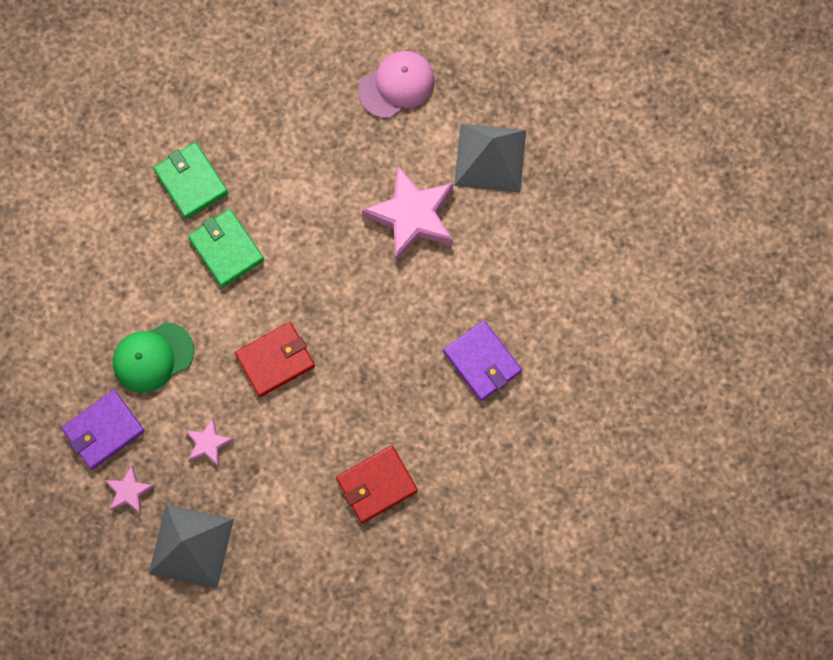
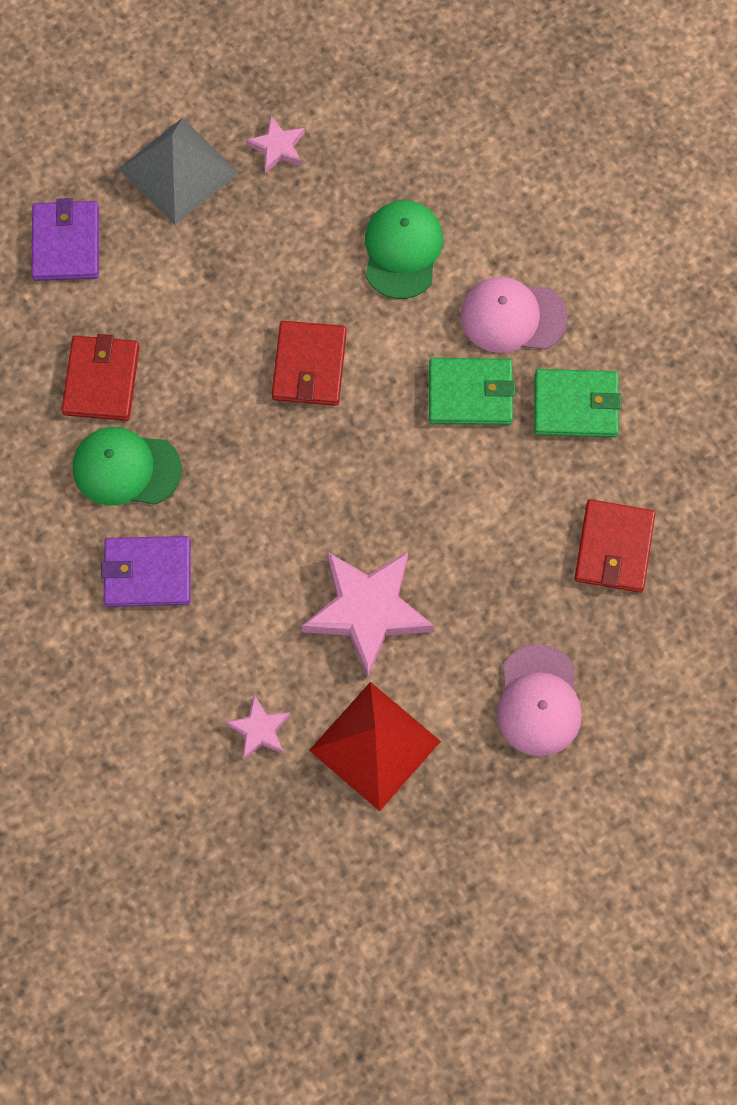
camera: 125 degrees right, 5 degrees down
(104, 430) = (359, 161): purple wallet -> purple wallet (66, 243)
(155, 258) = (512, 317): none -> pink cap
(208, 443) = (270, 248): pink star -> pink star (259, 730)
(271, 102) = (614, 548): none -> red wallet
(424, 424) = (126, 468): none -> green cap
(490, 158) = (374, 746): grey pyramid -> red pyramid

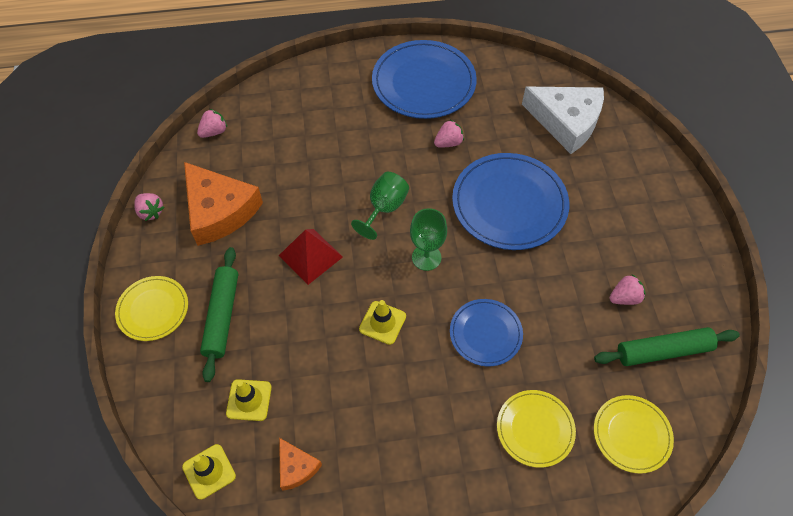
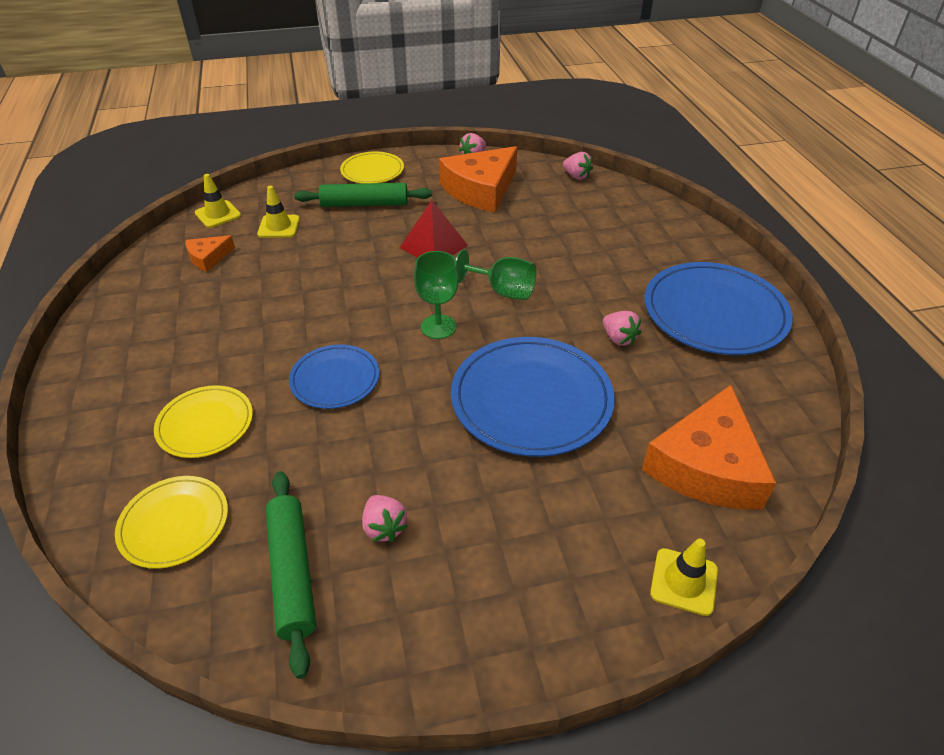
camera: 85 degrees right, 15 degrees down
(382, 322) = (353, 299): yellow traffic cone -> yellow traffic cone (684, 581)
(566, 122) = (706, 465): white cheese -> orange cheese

__Task to carry out__. After locating the line with "camera: 85 degrees right, 15 degrees down", output that line and every later one exactly, through the end of the entries above.

__Written solution__.
camera: 85 degrees right, 15 degrees down
(382, 322) = (353, 299): yellow traffic cone -> yellow traffic cone (684, 581)
(566, 122) = (706, 465): white cheese -> orange cheese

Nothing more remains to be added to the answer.